--- Your goal ---
Look through the data below and extract, unchanged, the lines from the one that contains "Someone carried the Roboter [grau]" to the one that contains "Someone put down the Roboter", both included.
(Material provided)
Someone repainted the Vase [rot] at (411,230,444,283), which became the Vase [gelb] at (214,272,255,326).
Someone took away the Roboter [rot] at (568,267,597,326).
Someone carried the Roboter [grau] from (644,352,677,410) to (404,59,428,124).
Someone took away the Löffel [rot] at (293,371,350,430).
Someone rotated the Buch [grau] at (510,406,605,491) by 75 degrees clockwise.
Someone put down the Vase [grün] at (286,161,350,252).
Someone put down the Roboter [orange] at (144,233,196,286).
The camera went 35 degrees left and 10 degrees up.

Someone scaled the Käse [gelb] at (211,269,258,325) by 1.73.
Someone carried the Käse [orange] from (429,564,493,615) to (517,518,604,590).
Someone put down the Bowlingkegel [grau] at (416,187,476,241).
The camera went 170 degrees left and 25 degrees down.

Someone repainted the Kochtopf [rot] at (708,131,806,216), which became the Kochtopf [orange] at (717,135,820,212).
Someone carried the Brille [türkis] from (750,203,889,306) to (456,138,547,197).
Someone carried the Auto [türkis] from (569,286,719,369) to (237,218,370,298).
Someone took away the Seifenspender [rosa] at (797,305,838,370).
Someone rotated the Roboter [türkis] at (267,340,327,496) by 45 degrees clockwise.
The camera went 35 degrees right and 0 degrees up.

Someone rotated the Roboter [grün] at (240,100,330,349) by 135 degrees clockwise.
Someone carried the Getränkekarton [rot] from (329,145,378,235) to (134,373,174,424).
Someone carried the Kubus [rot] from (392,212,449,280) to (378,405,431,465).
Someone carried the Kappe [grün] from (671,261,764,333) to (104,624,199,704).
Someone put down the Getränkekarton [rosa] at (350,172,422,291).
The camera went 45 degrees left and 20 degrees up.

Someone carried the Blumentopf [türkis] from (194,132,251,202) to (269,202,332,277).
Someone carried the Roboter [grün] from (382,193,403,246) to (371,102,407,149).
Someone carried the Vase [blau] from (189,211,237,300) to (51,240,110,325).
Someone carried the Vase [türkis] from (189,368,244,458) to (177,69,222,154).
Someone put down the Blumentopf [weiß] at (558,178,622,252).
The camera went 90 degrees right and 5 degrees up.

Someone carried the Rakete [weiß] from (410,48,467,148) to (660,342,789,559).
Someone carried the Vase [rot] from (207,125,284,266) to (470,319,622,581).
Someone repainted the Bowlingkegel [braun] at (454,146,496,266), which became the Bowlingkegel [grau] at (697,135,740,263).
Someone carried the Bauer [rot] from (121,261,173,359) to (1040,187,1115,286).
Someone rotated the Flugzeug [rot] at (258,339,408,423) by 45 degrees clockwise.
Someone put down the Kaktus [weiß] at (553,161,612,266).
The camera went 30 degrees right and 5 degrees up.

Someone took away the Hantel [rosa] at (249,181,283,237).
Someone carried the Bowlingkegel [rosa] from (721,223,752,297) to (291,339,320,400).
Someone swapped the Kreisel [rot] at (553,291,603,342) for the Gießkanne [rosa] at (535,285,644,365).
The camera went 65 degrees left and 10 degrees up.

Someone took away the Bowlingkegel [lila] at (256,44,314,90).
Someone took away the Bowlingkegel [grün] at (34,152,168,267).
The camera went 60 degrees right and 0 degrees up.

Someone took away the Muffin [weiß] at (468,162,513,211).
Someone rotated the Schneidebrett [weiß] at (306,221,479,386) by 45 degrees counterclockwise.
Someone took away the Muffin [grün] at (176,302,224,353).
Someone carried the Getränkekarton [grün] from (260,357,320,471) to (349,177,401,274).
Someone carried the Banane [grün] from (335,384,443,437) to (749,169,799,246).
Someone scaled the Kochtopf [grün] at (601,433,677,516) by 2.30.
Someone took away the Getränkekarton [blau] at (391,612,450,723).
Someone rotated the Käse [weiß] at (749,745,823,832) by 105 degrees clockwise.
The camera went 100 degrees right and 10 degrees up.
(End Material provided)
--- Worked solution ---
Someone carried the Roboter [grau] from (644,352,677,410) to (404,59,428,124).
Someone took away the Löffel [rot] at (293,371,350,430).
Someone rotated the Buch [grau] at (510,406,605,491) by 75 degrees clockwise.
Someone put down the Vase [grün] at (286,161,350,252).
Someone put down the Roboter [orange] at (144,233,196,286).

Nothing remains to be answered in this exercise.